_About this exercise_. When you reach the line in the listing below that contains "camera: 45 degrees left, 5 degrees up", begin returning lines exactly as written, and stop after the line that contains "(780, 220) = (547, 101): white". Return no other lines.

_Given entries_.
#####

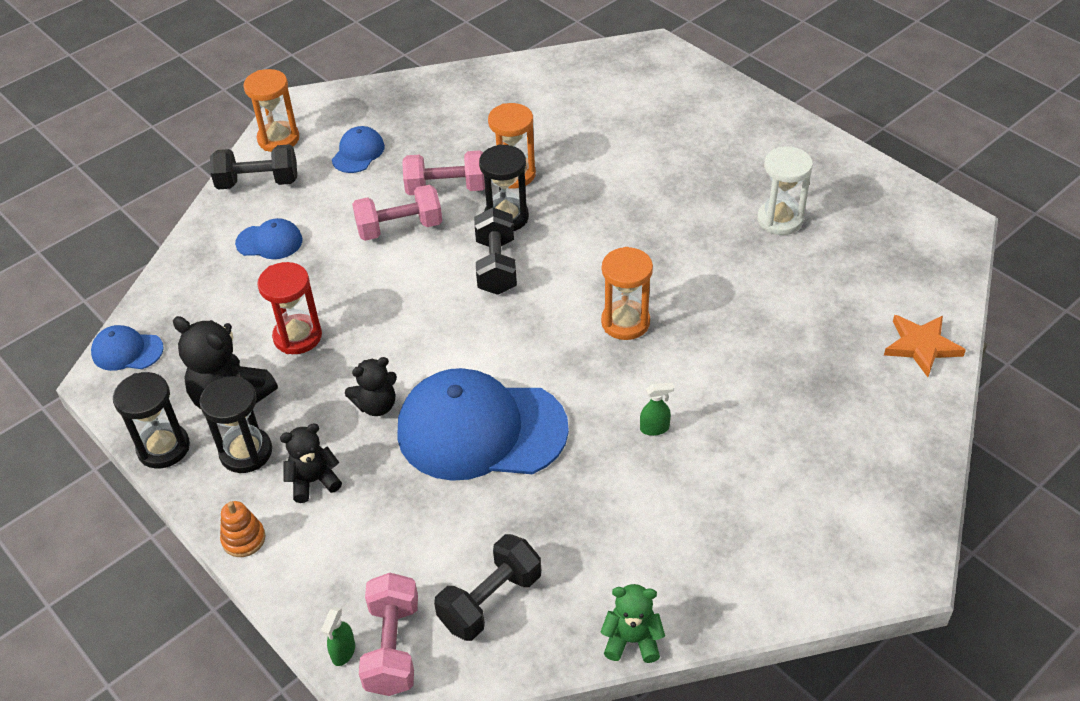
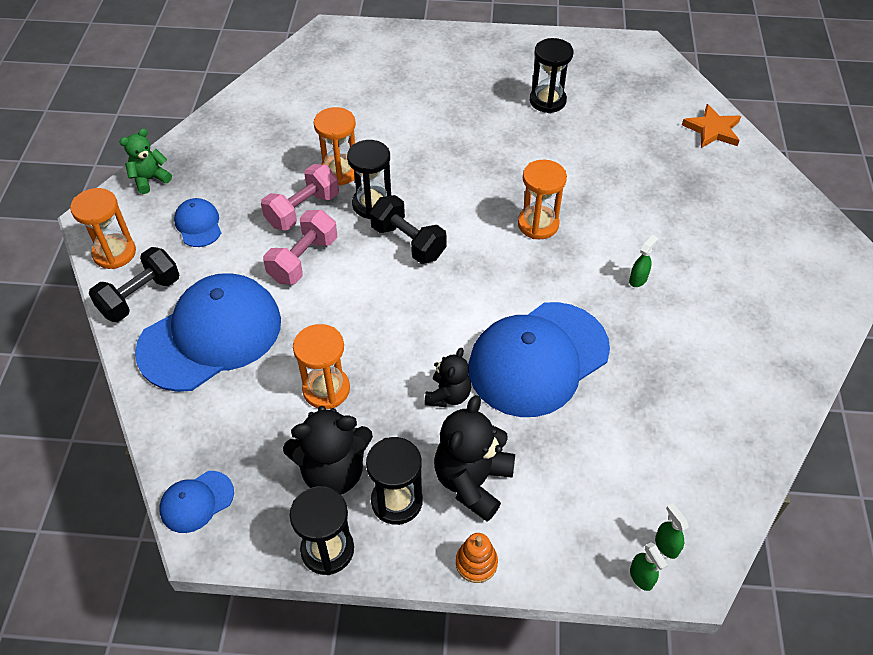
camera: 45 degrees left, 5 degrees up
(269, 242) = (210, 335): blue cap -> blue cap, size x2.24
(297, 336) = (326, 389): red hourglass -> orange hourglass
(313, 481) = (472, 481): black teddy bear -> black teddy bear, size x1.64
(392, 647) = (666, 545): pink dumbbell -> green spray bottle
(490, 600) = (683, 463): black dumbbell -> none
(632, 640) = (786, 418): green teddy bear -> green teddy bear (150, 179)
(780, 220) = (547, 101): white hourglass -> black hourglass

#####

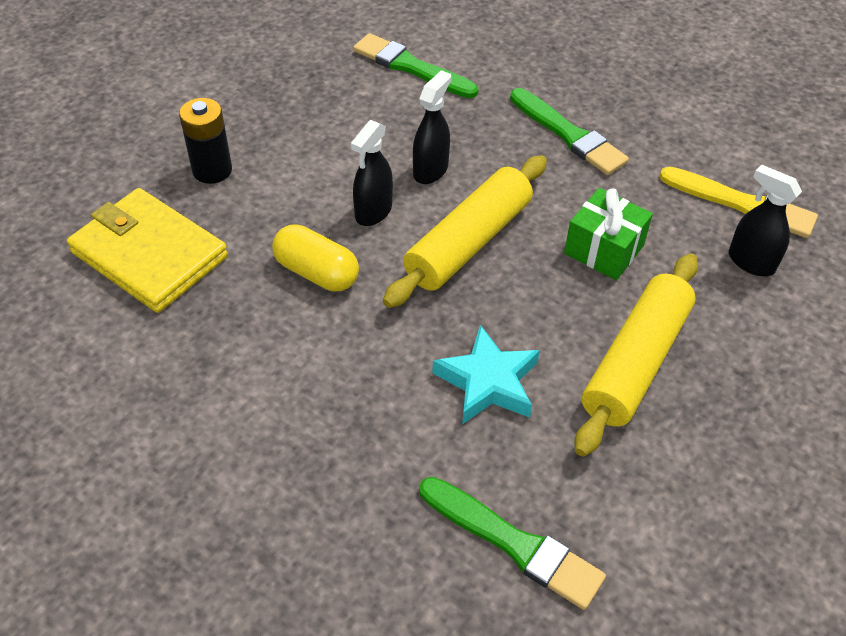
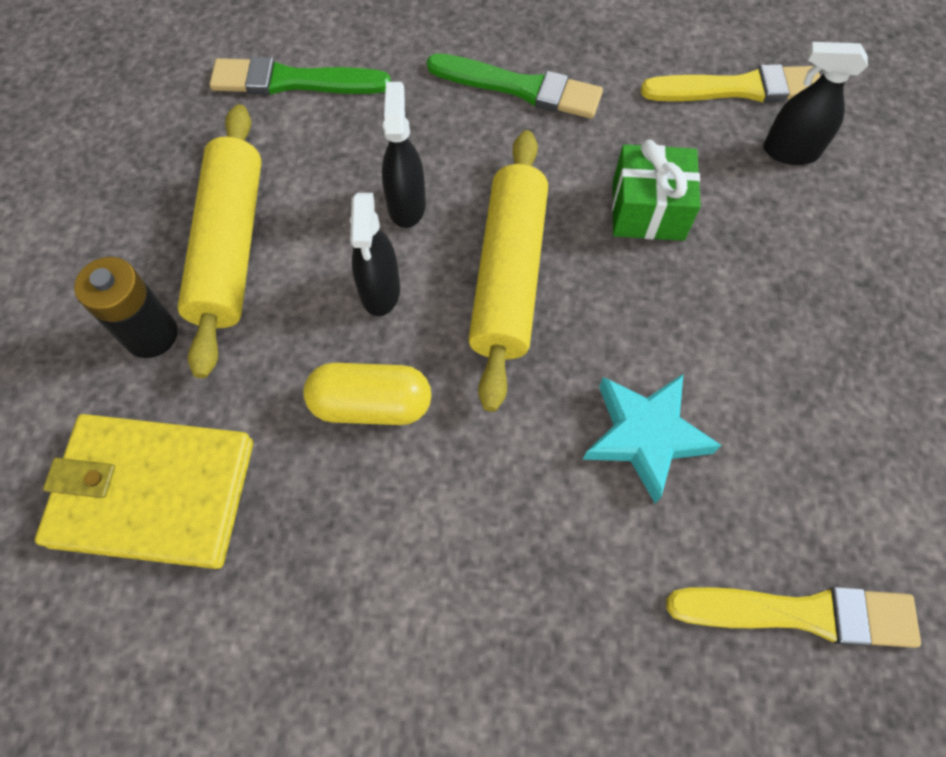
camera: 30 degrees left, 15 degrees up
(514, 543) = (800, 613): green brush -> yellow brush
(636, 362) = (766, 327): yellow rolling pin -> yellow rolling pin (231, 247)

#####

_Exercise solution_.
camera: 45 degrees left, 5 degrees up
(269, 242) = (210, 335): blue cap -> blue cap, size x2.24
(297, 336) = (326, 389): red hourglass -> orange hourglass
(313, 481) = (472, 481): black teddy bear -> black teddy bear, size x1.64
(392, 647) = (666, 545): pink dumbbell -> green spray bottle
(490, 600) = (683, 463): black dumbbell -> none
(632, 640) = (786, 418): green teddy bear -> green teddy bear (150, 179)
(780, 220) = (547, 101): white hourglass -> black hourglass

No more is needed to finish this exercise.